[DATA SHOWN — start]
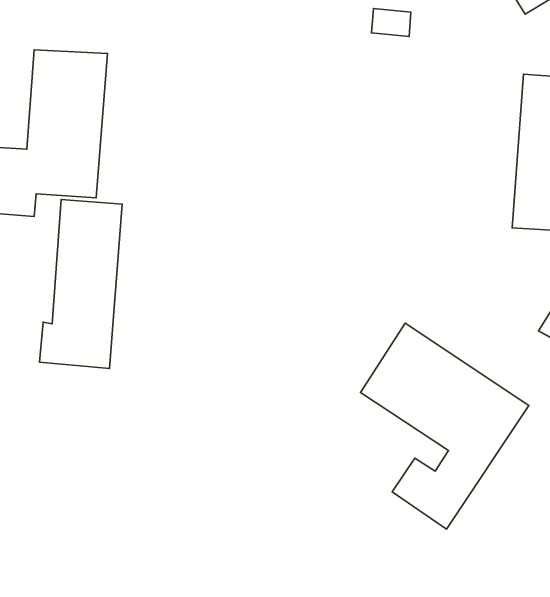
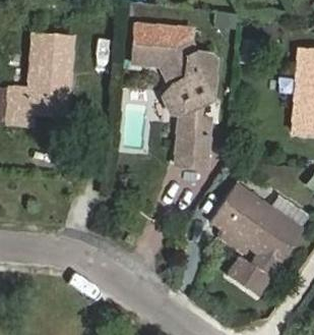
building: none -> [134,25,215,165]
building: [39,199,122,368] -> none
[DATA SHOWN — finish]
[DATA SHOWN — start]
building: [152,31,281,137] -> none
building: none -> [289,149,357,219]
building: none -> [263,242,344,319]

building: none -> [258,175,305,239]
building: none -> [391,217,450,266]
[DATA SHOWN — finish]
• WORK TO BE COMPLETED: The entries above hold the needed span. Transcribe exactly the lines from the one with "building: none -> [134,25,215,165]" to the one with "building: [39,199,122,368] -> none", both included.

• RESULT:
building: none -> [134,25,215,165]
building: [39,199,122,368] -> none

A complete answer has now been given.